The answer must be every line below that holds the word "triangle".

Data to examine

══════

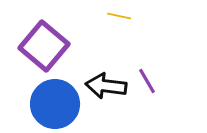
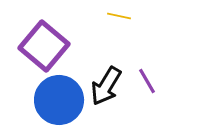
black arrow: rotated 66 degrees counterclockwise
blue circle: moved 4 px right, 4 px up
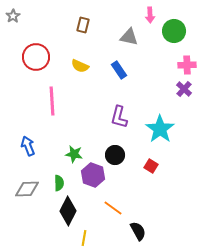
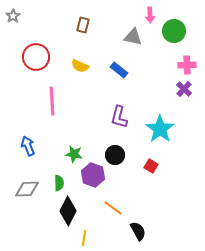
gray triangle: moved 4 px right
blue rectangle: rotated 18 degrees counterclockwise
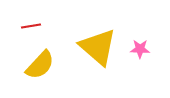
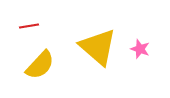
red line: moved 2 px left
pink star: rotated 18 degrees clockwise
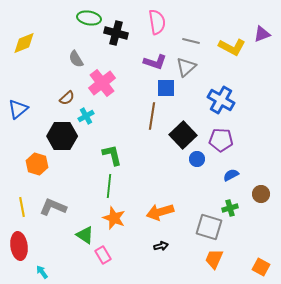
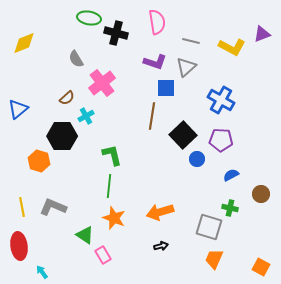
orange hexagon: moved 2 px right, 3 px up
green cross: rotated 28 degrees clockwise
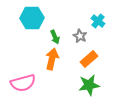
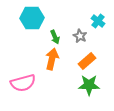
orange rectangle: moved 2 px left, 2 px down
green star: rotated 10 degrees clockwise
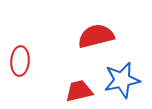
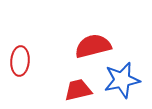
red semicircle: moved 3 px left, 10 px down
red trapezoid: moved 1 px left, 1 px up
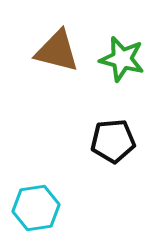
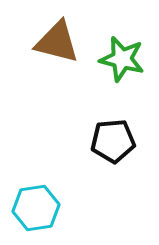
brown triangle: moved 9 px up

══════

Problem solution
gray triangle: moved 4 px right
brown triangle: moved 9 px up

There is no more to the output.